Records provided start

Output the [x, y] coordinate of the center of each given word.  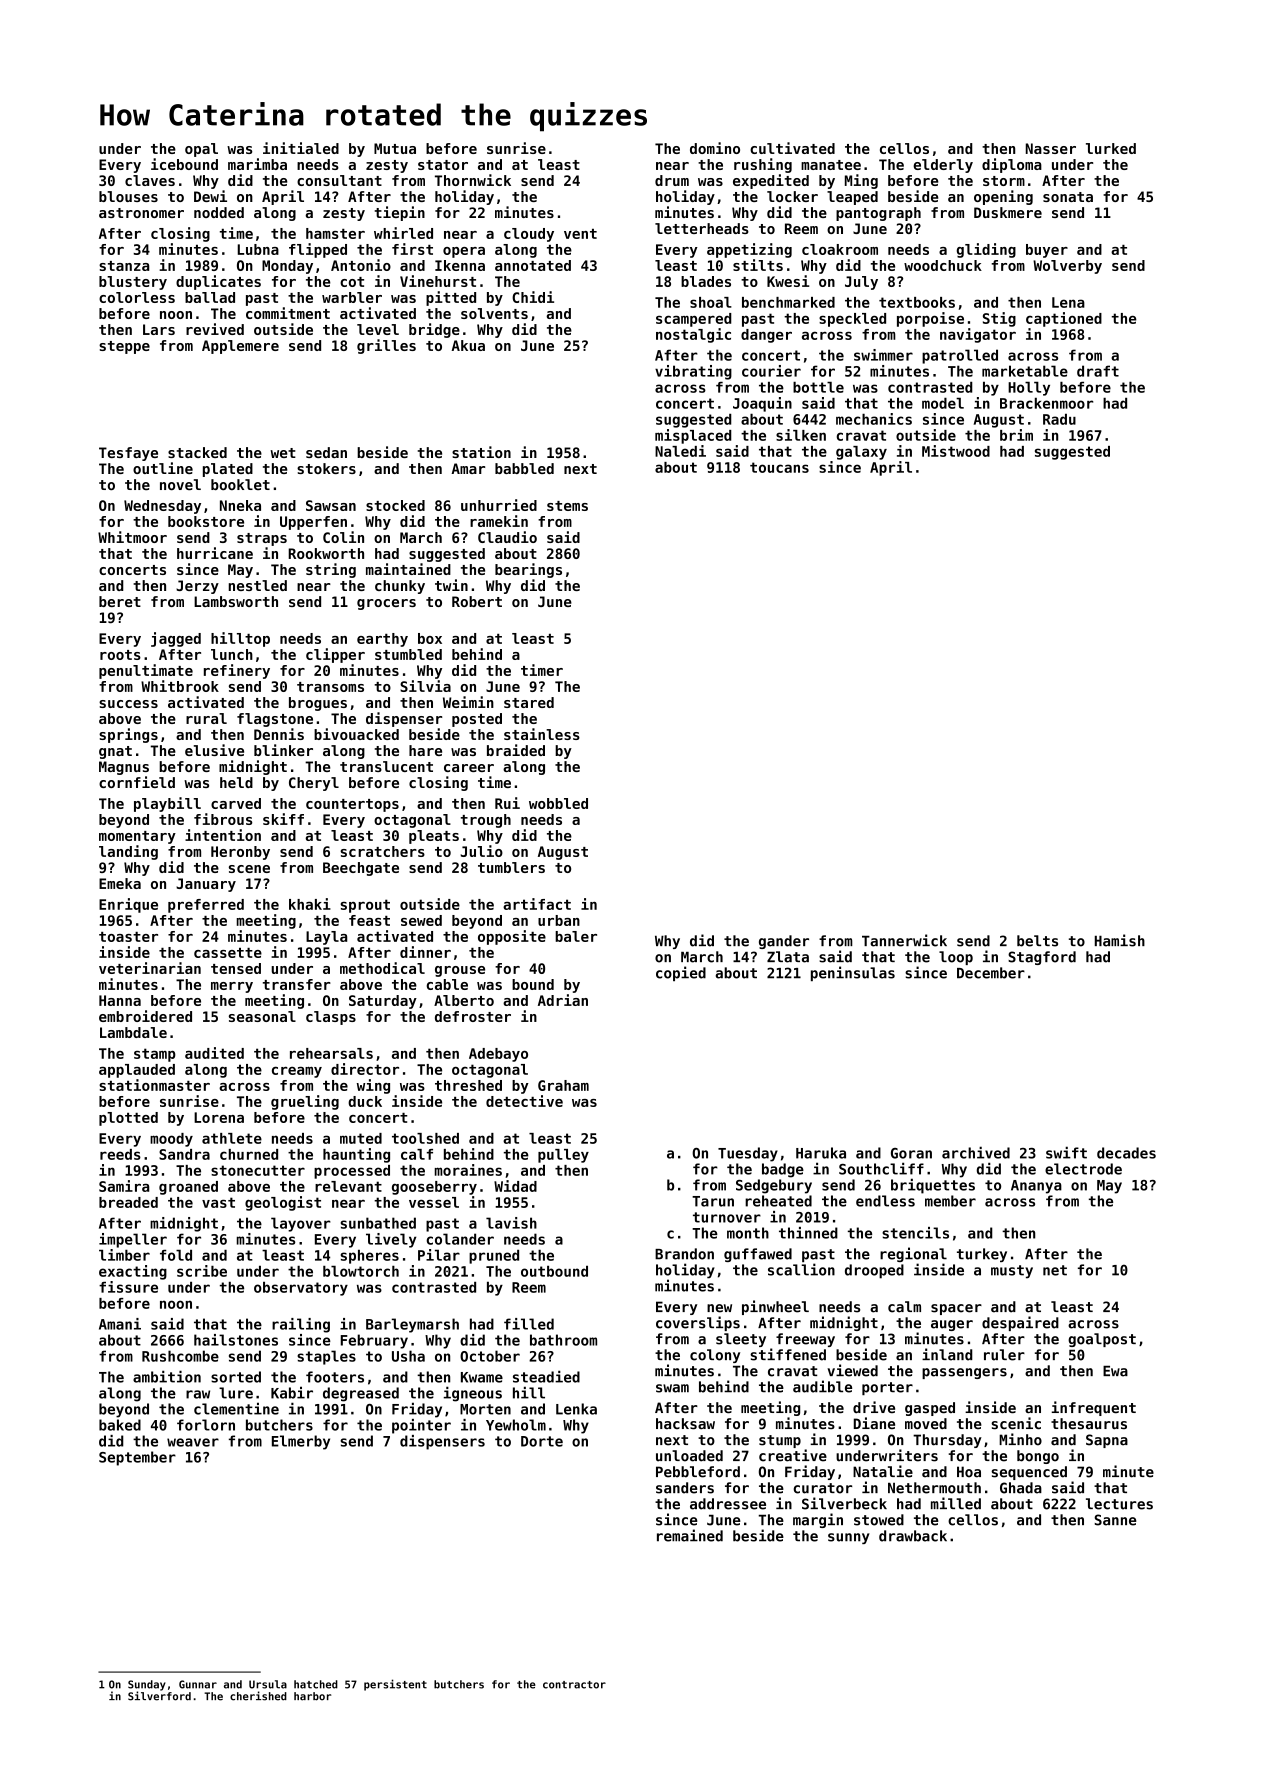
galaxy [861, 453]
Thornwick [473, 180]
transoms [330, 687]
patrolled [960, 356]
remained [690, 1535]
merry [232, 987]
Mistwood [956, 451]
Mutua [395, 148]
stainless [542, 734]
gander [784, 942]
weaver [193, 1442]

Records provided end
Records provided start

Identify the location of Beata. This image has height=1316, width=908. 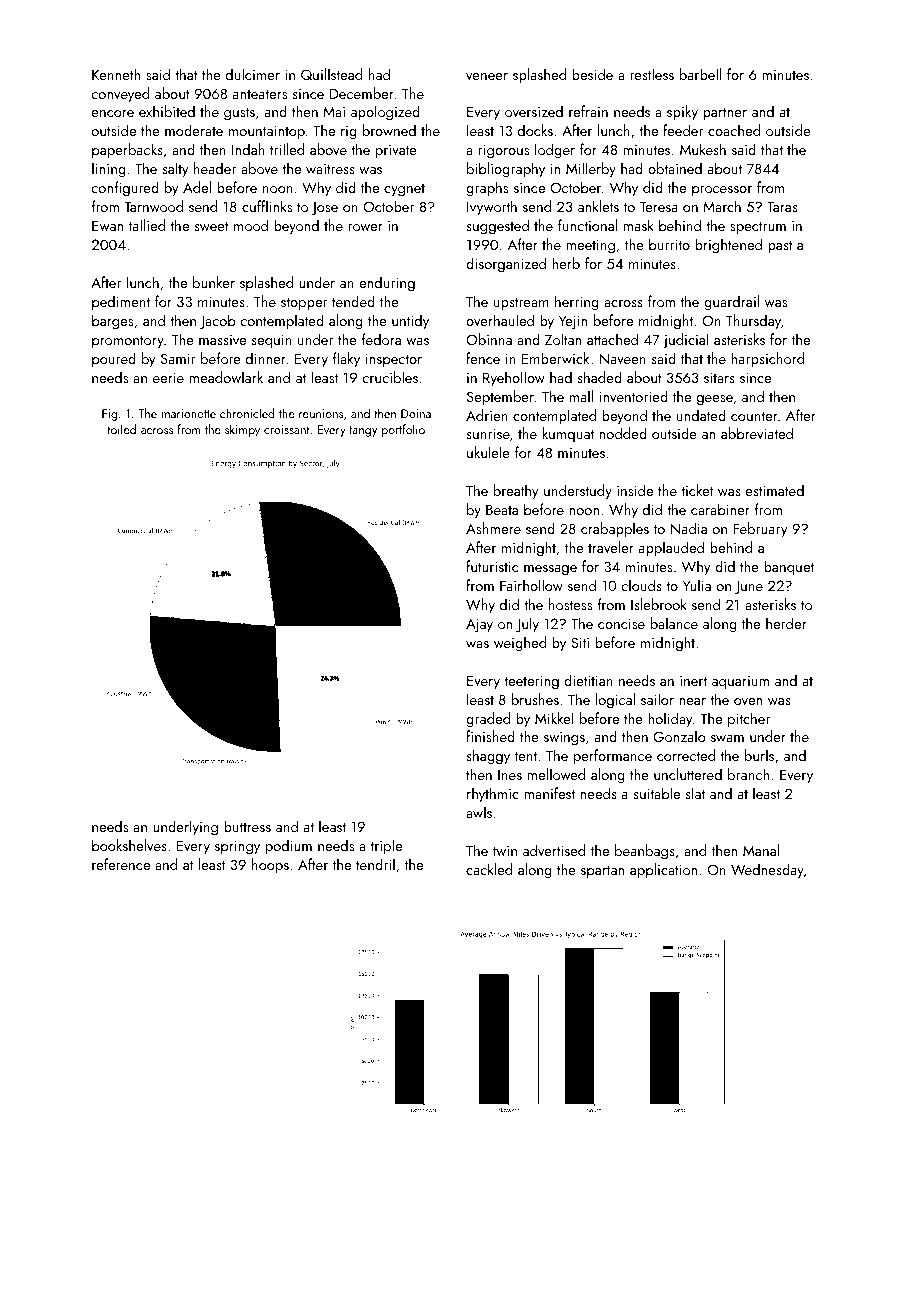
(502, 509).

Records provided end
Records provided start

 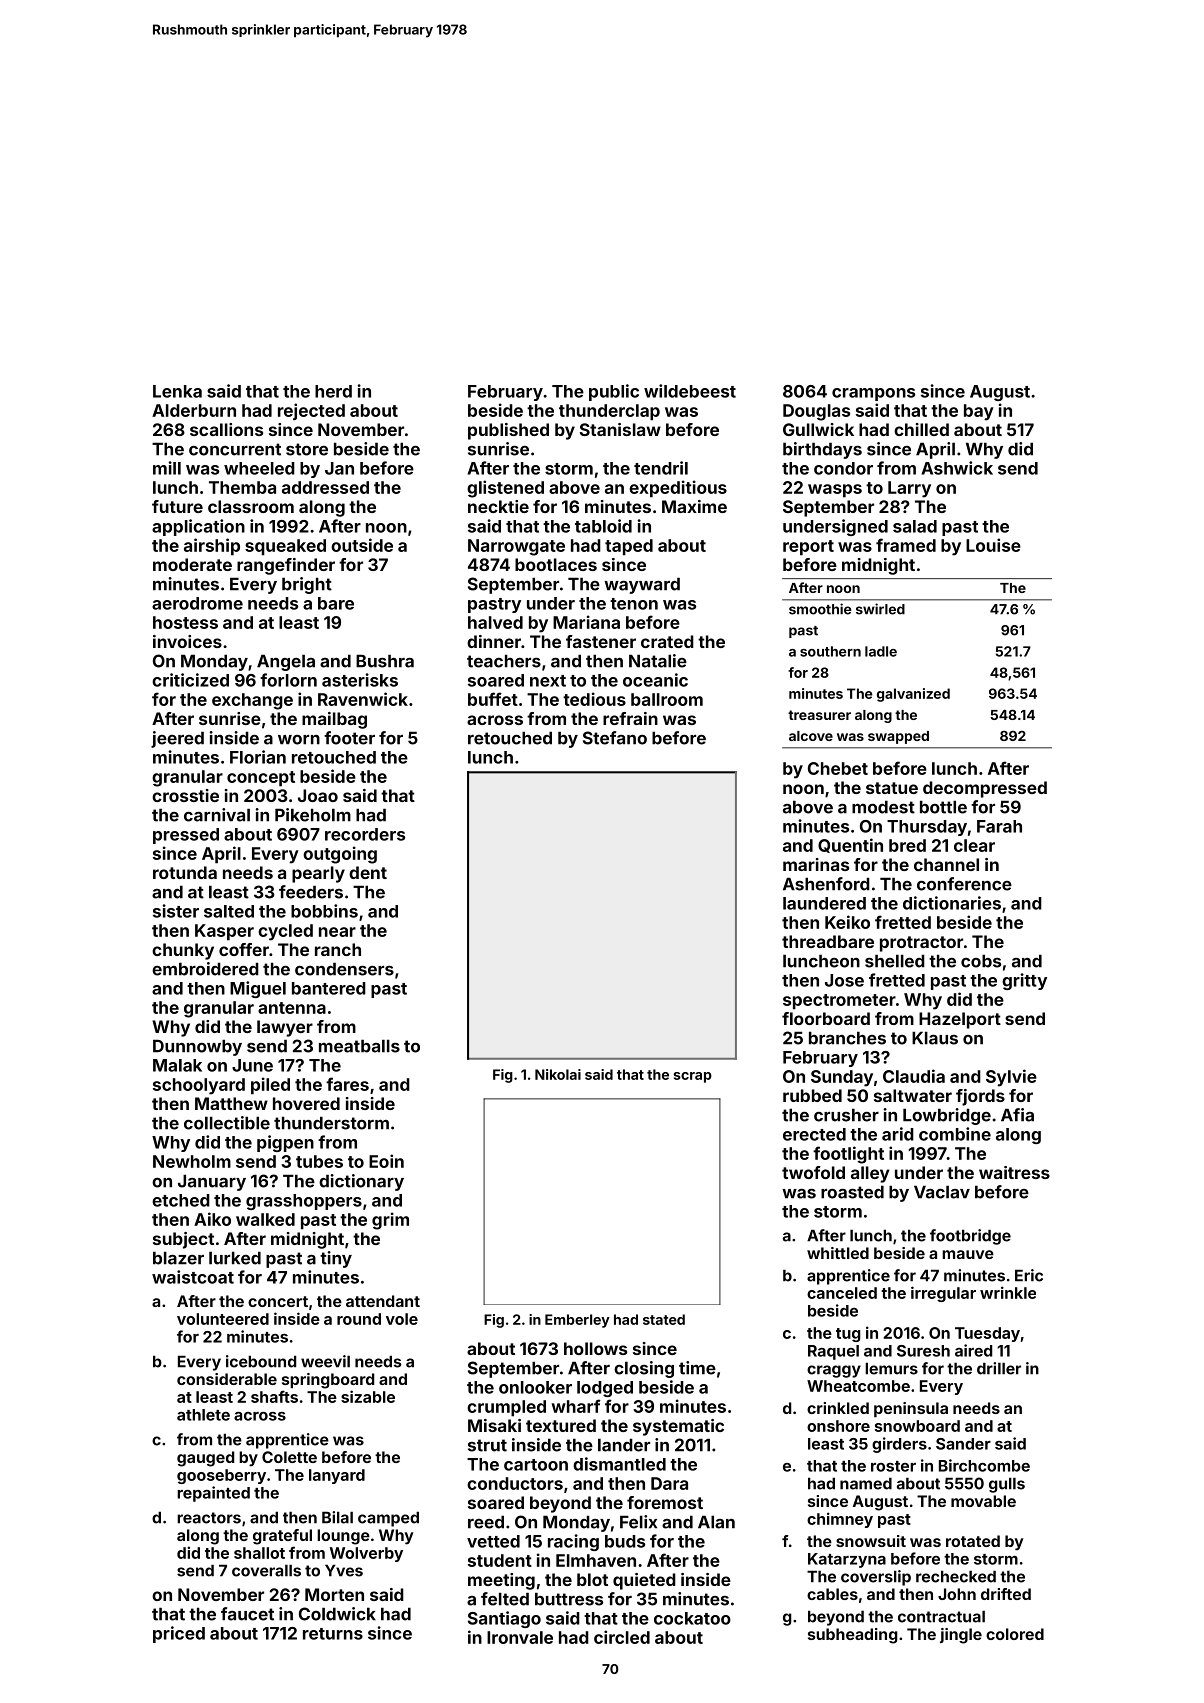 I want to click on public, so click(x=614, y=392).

Records provided end

Objective:
Repeat the entries word for word, starting with the line containing "Output the [x, y]" and ending with the line containing "weaver [193, 1442]", both included. Do not include the pictures in your answer.

Exercise solution:
Output the [x, y] coordinate of the center of each given word.  
galaxy [861, 453]
Thornwick [473, 180]
transoms [330, 687]
patrolled [960, 356]
remained [690, 1535]
merry [232, 987]
Mistwood [956, 451]
Mutua [395, 148]
stainless [542, 734]
gander [784, 942]
weaver [193, 1442]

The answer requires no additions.